> [WHAT TO WORK ON]:
Only the lines below between the ones containing "none -> yellow brick I13 level 1" and "lime plate D10:D11", inclusive, are to be reproduced, each exactly as it stands.

(Collection entries)
Content starts

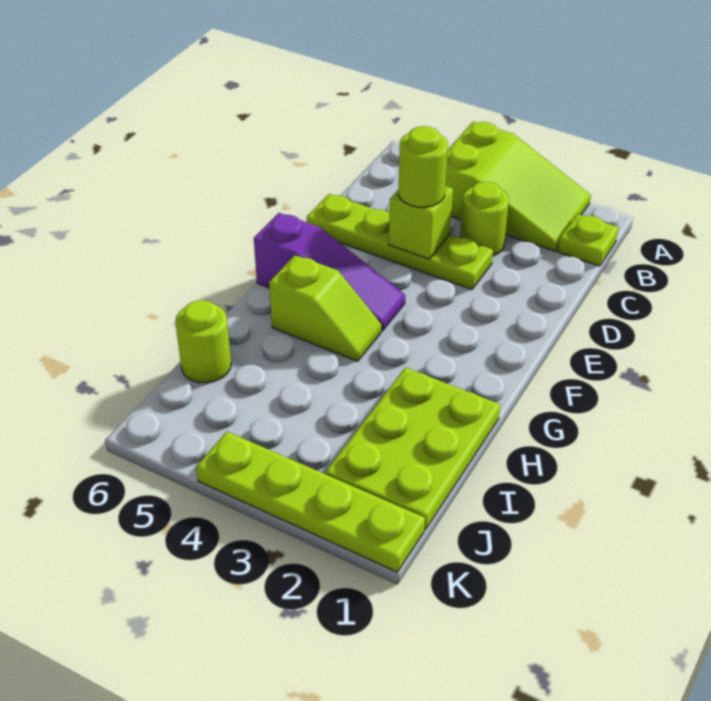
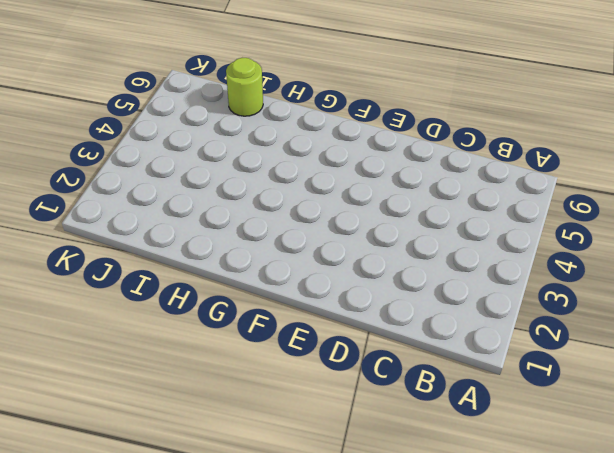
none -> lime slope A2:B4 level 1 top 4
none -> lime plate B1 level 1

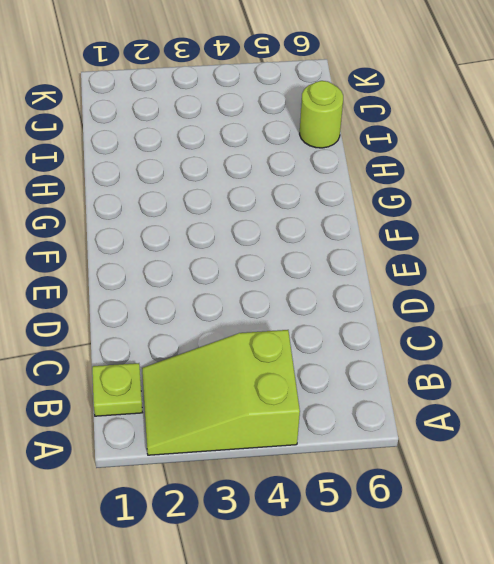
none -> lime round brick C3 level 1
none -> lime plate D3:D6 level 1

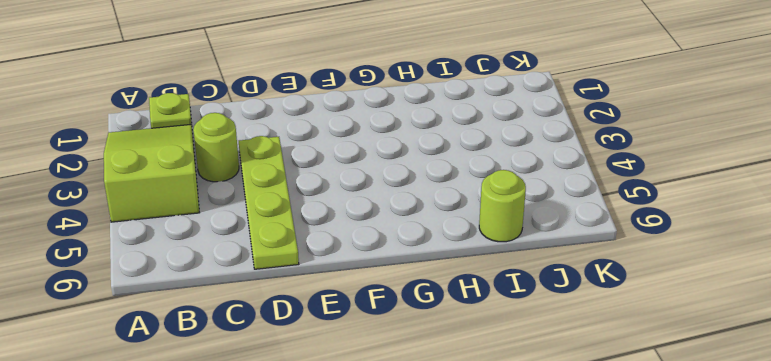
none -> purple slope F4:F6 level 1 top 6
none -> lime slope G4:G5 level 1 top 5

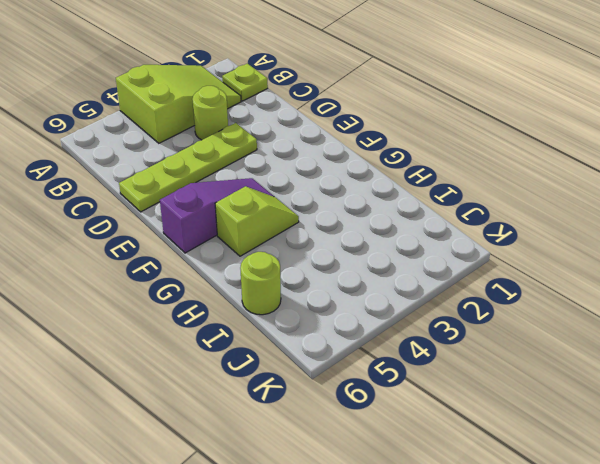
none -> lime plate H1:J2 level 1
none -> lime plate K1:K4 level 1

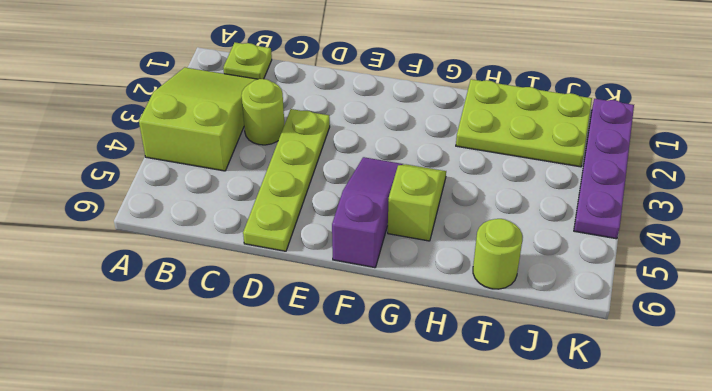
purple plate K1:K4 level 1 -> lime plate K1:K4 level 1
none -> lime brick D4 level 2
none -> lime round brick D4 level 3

Content ends
Content starts

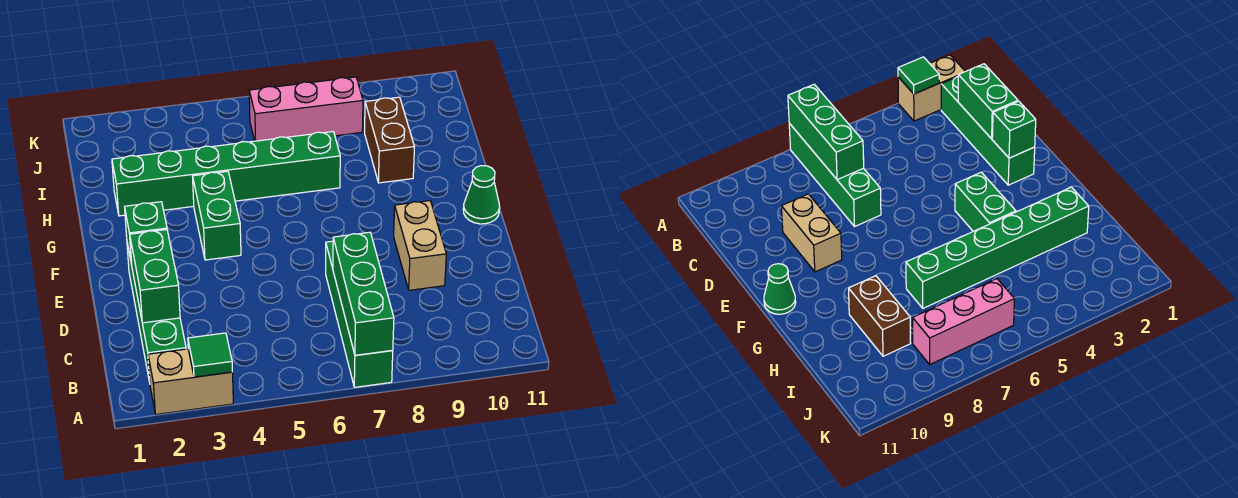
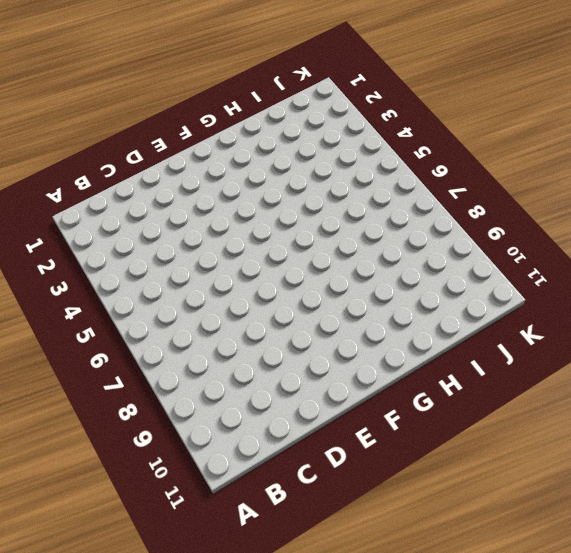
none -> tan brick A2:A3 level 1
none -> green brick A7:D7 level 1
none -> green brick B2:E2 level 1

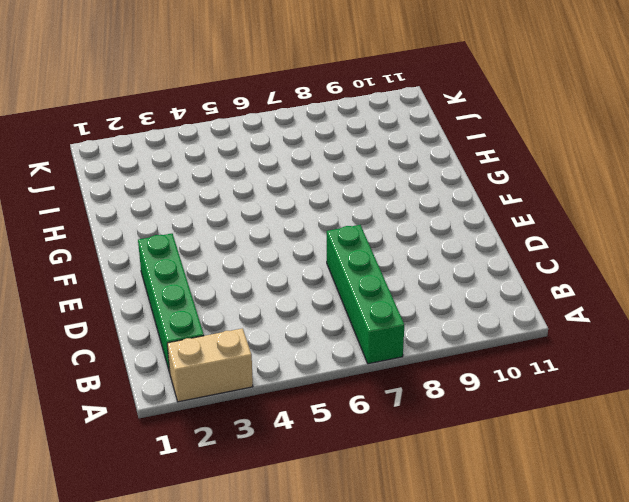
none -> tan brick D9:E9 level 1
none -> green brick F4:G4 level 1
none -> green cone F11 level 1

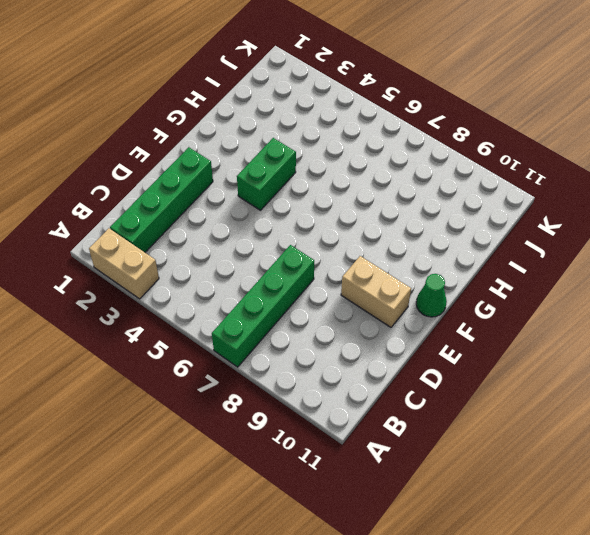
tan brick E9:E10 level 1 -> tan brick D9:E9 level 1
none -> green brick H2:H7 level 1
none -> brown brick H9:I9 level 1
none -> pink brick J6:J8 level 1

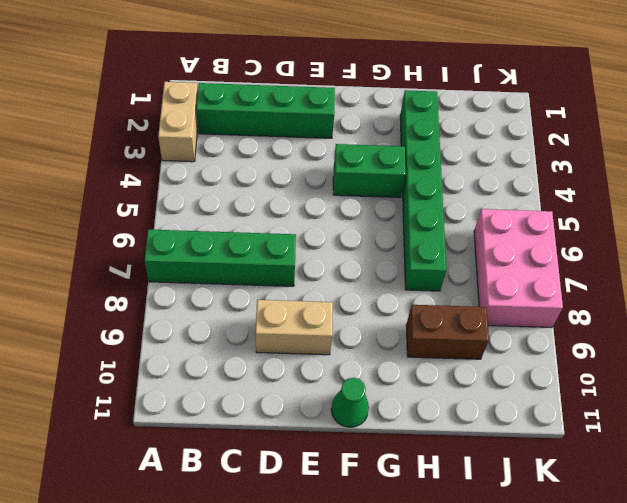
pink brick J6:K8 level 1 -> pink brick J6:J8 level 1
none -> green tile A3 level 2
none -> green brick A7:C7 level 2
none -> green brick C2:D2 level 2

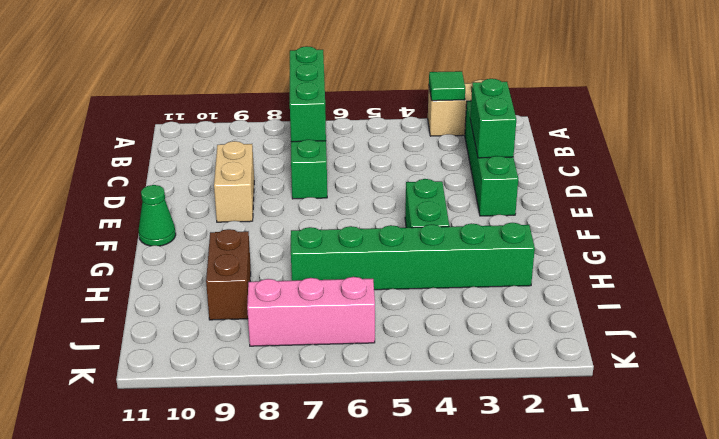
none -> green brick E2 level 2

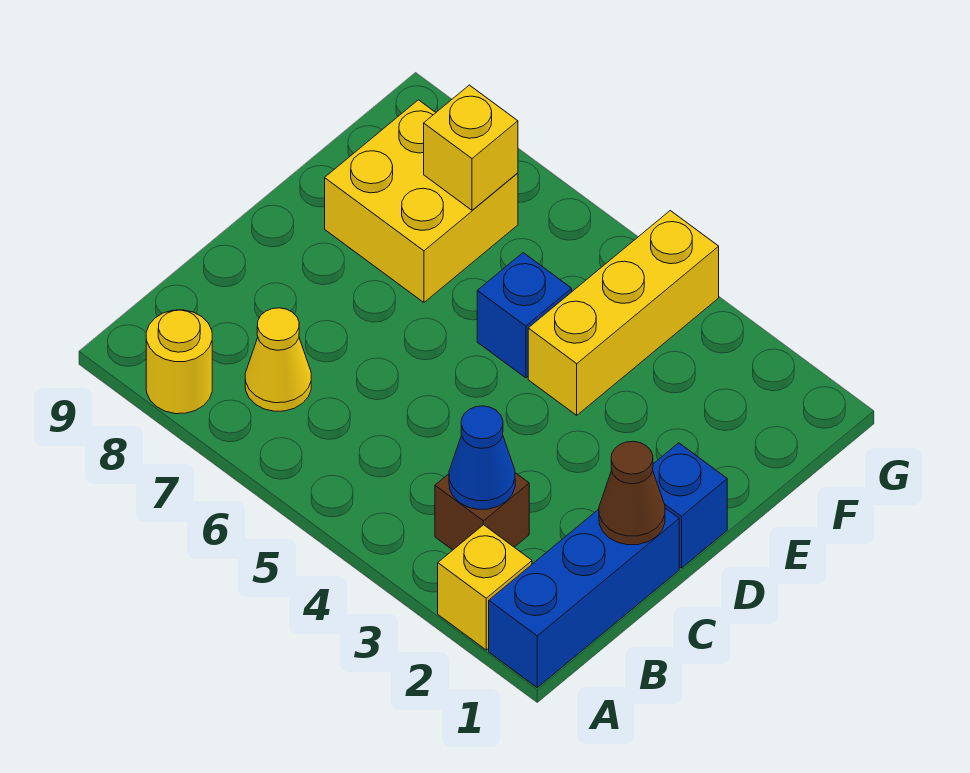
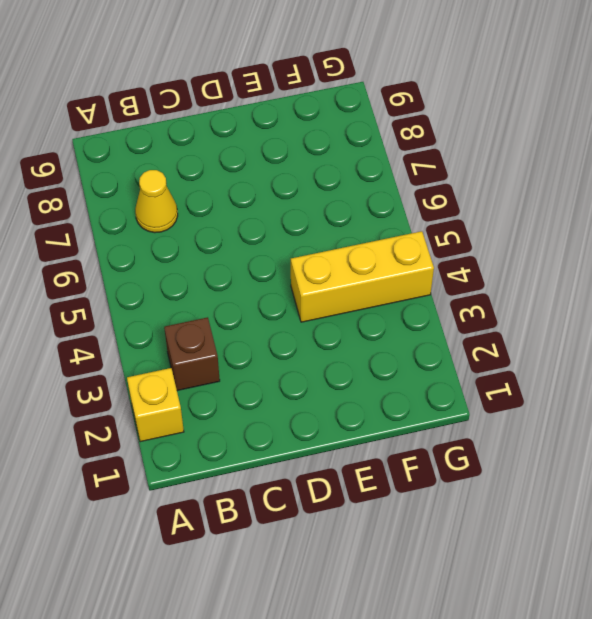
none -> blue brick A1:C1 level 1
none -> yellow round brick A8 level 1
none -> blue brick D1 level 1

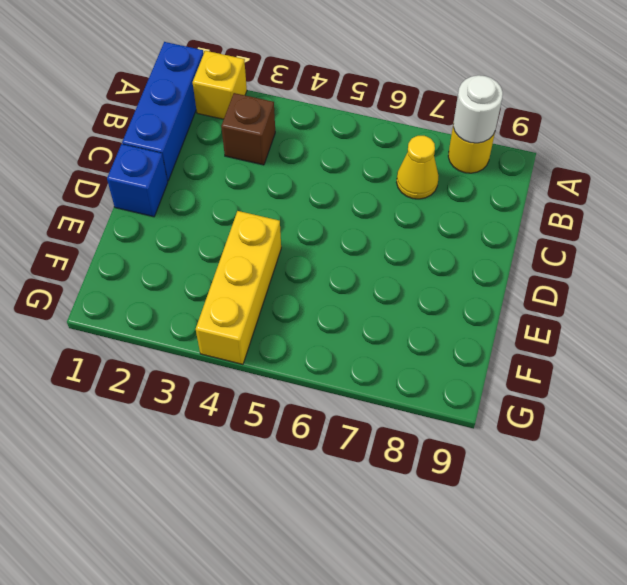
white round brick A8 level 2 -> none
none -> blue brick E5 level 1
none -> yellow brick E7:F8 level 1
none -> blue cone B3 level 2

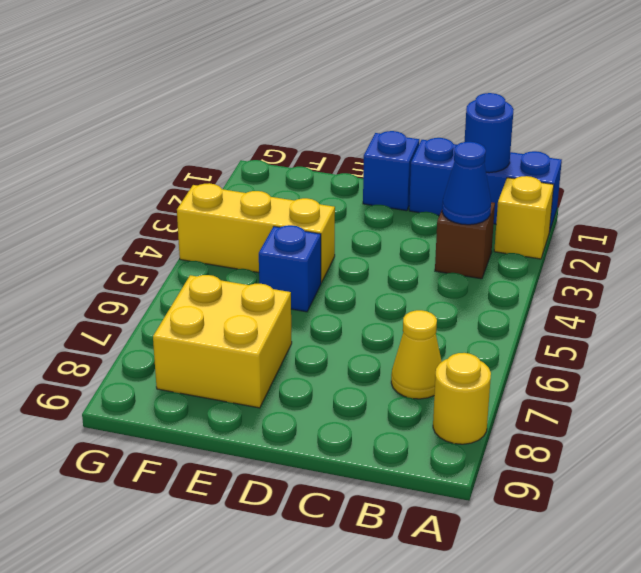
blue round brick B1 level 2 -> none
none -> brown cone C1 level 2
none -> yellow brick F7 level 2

Content ends
Content starts

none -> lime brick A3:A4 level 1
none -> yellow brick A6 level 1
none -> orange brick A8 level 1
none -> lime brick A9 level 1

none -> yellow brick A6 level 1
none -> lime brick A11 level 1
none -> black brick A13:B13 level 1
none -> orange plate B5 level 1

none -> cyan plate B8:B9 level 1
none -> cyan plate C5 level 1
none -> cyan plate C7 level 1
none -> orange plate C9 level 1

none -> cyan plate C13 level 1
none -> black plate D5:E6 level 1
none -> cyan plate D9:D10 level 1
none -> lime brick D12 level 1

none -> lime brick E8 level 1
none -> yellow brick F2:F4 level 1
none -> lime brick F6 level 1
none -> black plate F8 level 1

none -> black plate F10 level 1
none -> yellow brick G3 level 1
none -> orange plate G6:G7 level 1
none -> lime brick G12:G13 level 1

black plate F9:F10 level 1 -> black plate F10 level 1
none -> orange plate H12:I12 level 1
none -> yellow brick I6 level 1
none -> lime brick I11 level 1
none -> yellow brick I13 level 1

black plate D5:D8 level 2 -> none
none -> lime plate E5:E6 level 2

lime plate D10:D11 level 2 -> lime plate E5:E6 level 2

Content ends

> [EXPECTED OUTPUT]:
none -> yellow brick I13 level 1

black plate D5:D8 level 2 -> none
none -> lime plate E5:E6 level 2

lime plate D10:D11 level 2 -> lime plate E5:E6 level 2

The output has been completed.